> _Dataset_:
══════

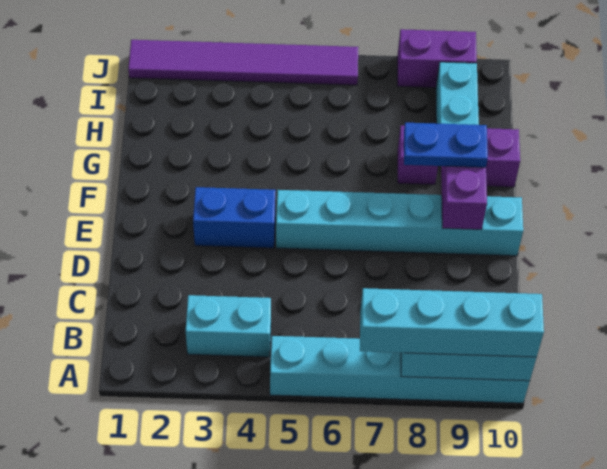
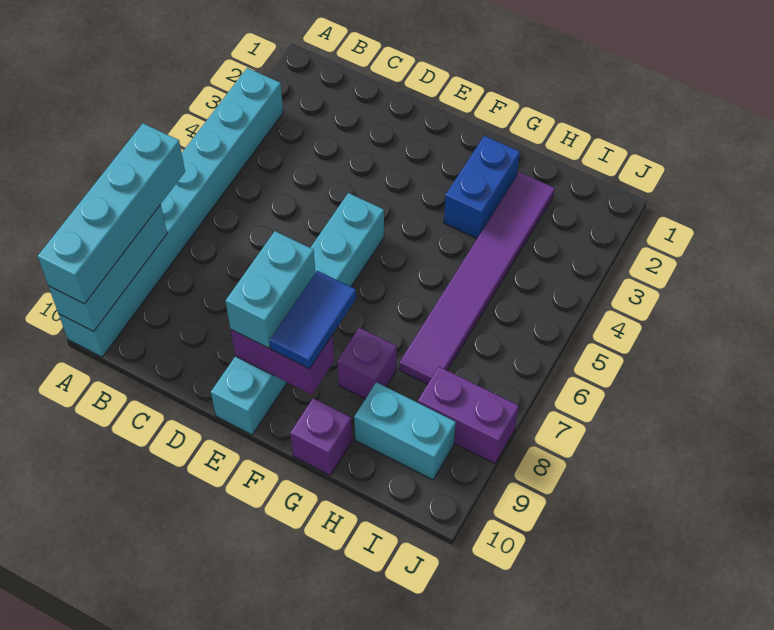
cyan brick A5:A10 level 1 -> cyan brick A3:A10 level 1
cyan brick B3:B4 level 1 -> cyan brick E8:E9 level 3
blue brick E3:E4 level 1 -> blue brick G2:G3 level 1
blue plate F8:F9 level 3 -> blue tile F8:F9 level 3
purple tile J1:J6 level 1 -> purple tile H2:H7 level 1
purple brick J8:J9 level 1 -> purple brick I8:J8 level 1

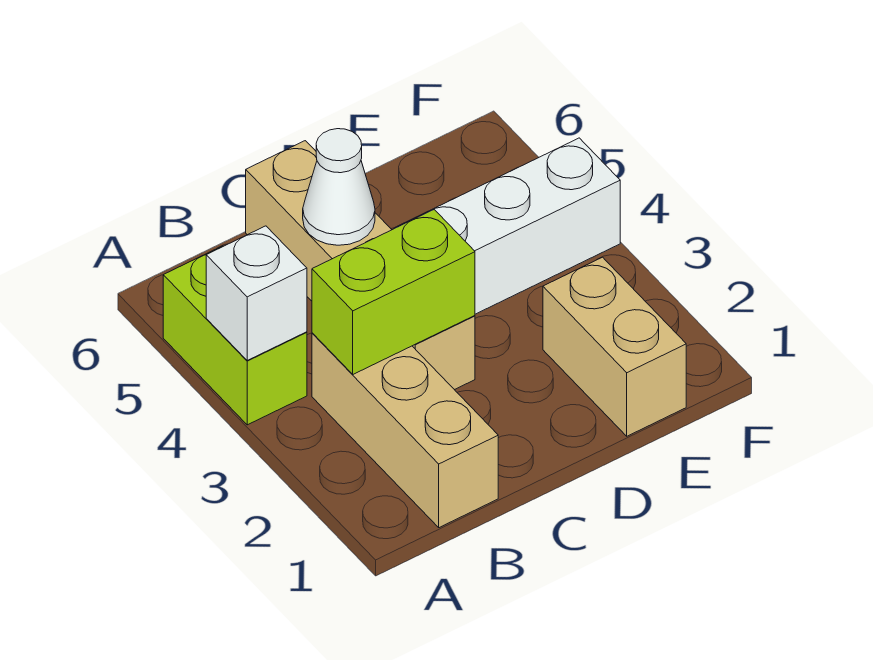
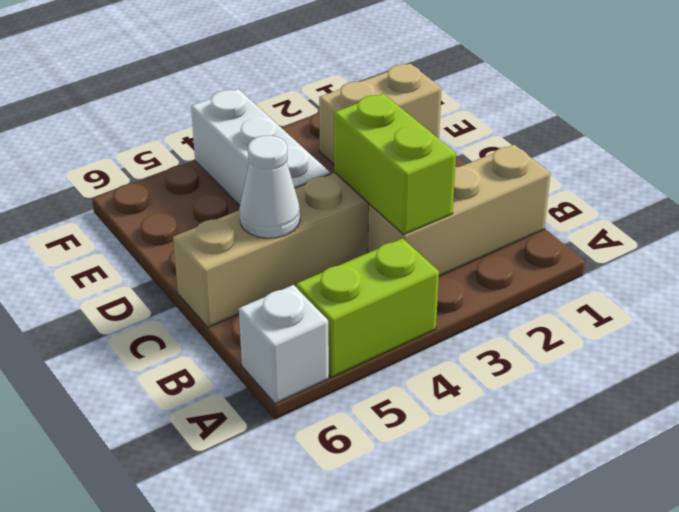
white brick A4 level 2 -> white brick A6 level 1

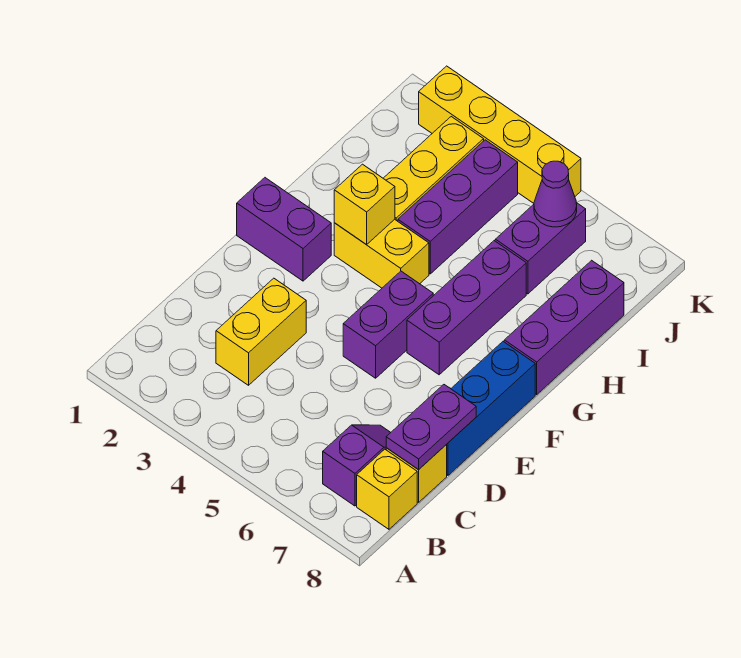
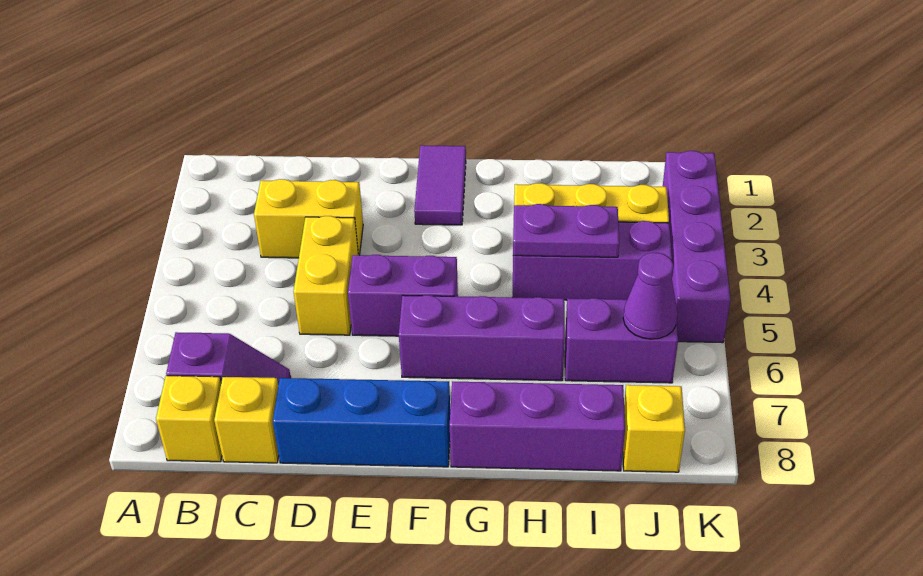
purple plate C8:D8 level 2 -> purple plate H4:I4 level 2
purple brick F1:F2 level 1 -> purple tile F1:F2 level 1
yellow brick G3:G4 level 1 -> yellow brick D4:D5 level 1
yellow brick G3 level 2 -> yellow brick J8 level 1
yellow brick K2:K5 level 1 -> purple brick K2:K5 level 1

══════

> _Activity_: Each line from the one containing "yellow brick G3:G4" to the close of the records must appear in the output exactly, and no other line.

> _Expected answer_:
yellow brick G3:G4 level 1 -> yellow brick D4:D5 level 1
yellow brick G3 level 2 -> yellow brick J8 level 1
yellow brick K2:K5 level 1 -> purple brick K2:K5 level 1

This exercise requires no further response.